═════ Supplied information ═════

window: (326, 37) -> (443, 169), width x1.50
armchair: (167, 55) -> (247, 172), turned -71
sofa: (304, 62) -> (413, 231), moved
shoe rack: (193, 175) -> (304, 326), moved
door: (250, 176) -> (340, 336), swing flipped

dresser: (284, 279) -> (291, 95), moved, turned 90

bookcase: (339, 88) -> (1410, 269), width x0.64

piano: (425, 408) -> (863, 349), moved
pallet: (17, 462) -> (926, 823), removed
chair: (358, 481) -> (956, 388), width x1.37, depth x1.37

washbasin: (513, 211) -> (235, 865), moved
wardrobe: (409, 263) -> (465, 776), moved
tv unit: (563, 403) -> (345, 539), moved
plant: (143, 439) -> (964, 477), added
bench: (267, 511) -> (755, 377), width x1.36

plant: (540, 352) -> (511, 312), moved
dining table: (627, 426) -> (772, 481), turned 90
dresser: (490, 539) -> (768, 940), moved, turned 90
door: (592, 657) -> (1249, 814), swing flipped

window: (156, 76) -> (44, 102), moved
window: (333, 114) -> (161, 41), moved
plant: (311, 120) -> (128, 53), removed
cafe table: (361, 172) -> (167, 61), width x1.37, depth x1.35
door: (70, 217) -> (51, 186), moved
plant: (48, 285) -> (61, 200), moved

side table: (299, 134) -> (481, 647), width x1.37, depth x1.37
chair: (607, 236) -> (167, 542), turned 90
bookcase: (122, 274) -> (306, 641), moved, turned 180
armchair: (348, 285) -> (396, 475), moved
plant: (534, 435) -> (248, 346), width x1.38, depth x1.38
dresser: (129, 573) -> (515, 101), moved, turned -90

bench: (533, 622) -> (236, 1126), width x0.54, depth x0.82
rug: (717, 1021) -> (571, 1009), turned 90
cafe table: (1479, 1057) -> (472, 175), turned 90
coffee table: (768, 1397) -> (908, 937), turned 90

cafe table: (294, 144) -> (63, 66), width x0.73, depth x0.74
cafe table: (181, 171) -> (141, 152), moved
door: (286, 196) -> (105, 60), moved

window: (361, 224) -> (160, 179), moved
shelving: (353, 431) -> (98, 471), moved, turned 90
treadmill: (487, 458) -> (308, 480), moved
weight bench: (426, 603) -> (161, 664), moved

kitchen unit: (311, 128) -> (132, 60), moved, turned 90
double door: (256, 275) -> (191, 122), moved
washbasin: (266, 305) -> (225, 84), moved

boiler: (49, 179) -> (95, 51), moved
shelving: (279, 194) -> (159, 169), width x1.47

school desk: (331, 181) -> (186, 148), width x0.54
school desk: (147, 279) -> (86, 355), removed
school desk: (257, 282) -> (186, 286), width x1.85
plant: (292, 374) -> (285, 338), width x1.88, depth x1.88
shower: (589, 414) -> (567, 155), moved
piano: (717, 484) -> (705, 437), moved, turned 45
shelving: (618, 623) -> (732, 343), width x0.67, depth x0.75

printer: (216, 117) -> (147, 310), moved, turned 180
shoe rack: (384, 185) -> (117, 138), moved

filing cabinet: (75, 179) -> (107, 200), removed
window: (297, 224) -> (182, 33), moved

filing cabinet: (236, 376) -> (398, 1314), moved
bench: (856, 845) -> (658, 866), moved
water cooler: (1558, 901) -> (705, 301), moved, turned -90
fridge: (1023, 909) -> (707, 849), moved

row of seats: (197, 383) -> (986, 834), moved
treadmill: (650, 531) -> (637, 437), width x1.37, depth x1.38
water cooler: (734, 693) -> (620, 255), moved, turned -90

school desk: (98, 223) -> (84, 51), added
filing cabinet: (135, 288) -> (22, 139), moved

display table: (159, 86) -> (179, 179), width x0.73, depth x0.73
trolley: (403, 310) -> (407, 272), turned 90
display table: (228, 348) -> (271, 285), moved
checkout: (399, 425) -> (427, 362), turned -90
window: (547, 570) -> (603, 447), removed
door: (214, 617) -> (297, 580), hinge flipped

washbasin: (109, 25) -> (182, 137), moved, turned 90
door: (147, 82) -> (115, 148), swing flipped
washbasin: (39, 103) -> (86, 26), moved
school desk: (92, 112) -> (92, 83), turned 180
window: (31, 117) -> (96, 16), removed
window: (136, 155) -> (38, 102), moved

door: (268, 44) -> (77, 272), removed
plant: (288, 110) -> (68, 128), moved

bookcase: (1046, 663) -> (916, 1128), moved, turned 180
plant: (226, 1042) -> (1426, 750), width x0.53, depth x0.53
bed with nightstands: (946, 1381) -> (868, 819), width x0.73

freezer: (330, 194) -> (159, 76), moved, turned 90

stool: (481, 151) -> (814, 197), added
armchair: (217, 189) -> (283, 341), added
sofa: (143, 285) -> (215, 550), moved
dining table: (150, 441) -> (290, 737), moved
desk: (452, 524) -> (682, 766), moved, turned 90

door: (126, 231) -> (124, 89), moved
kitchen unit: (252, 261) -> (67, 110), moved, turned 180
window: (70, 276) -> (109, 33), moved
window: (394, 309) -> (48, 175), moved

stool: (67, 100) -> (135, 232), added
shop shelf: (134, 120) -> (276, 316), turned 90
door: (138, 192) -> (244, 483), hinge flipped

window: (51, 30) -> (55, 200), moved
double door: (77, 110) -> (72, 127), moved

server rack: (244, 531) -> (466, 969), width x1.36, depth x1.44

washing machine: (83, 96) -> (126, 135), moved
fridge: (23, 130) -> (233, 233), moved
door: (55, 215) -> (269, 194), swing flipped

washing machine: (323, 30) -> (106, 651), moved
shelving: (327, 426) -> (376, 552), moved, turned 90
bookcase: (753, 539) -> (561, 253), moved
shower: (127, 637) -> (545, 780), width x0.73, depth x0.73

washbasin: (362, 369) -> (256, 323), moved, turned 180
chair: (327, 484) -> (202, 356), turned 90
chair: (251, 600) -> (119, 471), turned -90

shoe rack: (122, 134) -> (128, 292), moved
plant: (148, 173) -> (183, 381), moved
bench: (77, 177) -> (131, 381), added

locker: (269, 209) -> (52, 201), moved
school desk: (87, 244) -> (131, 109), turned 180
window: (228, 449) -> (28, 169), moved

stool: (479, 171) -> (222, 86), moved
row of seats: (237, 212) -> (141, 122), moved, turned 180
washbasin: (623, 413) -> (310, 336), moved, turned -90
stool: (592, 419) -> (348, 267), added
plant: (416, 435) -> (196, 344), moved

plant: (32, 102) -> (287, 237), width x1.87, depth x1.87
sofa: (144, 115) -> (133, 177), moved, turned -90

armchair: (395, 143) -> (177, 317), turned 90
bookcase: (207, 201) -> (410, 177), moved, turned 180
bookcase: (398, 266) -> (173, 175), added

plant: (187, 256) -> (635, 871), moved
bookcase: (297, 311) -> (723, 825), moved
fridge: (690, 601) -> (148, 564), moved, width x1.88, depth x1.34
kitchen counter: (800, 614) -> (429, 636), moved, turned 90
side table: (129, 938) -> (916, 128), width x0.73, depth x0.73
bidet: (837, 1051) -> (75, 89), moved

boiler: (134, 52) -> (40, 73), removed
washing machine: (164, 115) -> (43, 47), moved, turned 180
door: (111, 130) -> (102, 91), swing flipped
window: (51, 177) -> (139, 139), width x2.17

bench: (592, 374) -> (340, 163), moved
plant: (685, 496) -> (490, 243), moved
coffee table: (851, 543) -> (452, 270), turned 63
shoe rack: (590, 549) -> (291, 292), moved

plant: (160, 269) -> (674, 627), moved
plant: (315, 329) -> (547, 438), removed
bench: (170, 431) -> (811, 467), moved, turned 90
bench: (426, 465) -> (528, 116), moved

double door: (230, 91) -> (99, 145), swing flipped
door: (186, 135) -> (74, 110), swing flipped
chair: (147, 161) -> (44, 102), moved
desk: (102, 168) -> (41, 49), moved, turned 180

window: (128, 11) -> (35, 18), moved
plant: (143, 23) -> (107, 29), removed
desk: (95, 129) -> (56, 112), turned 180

═════

#### Requirement
Copy out, word for word, the part of the entries above that begins at the line with "plant: (685, 496) -> (490, 243), moved" and ends at the line with "bench: (170, 431)", including both.

#### Finished exercise
plant: (685, 496) -> (490, 243), moved
coffee table: (851, 543) -> (452, 270), turned 63
shoe rack: (590, 549) -> (291, 292), moved

plant: (160, 269) -> (674, 627), moved
plant: (315, 329) -> (547, 438), removed
bench: (170, 431) -> (811, 467), moved, turned 90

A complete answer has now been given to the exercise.